Data shown:
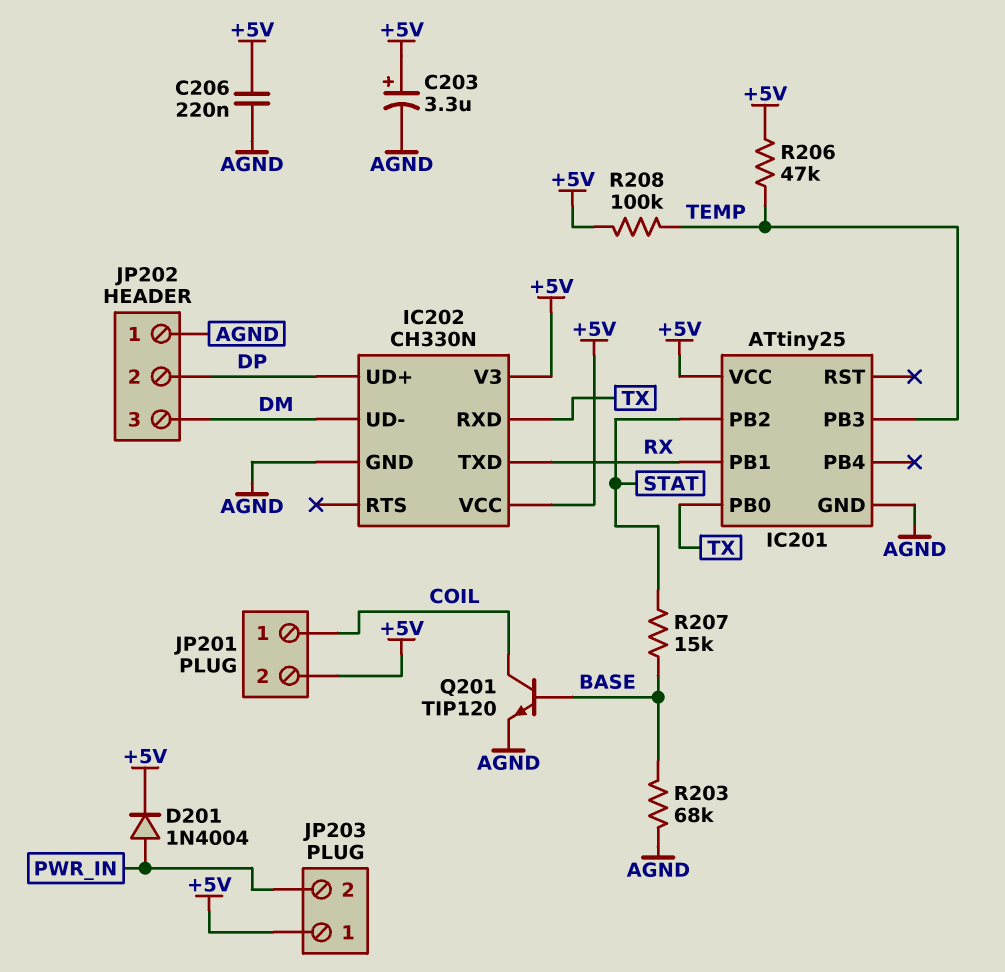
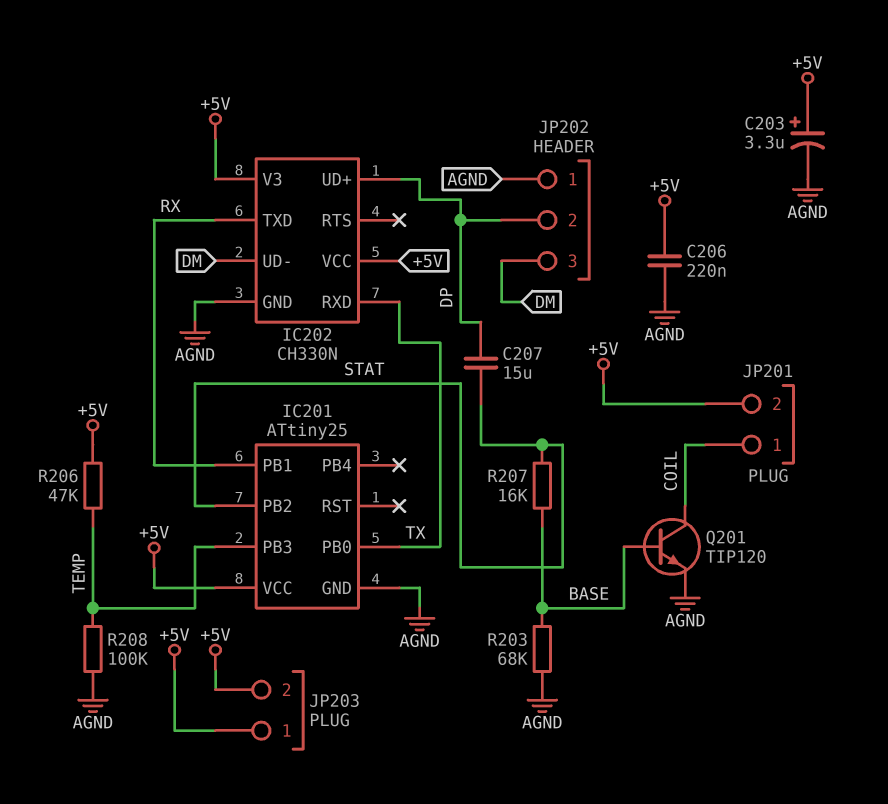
C207: none -> 15uF (DP, STAT)
D201: diode 1N4004 (A PWR_IN, K +5V) -> none
JP203 pin 2: PWR_IN -> +5V
R207: 15k (BASE, STAT) -> 16k (BASE, STAT)
R208: 100k (+5V, TEMP) -> 100k (AGND, TEMP)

Problem details: Extract all the data above exactly, excluding every picture.

Task response:
C207: none -> 15uF (DP, STAT)
D201: diode 1N4004 (A PWR_IN, K +5V) -> none
JP203 pin 2: PWR_IN -> +5V
R207: 15k (BASE, STAT) -> 16k (BASE, STAT)
R208: 100k (+5V, TEMP) -> 100k (AGND, TEMP)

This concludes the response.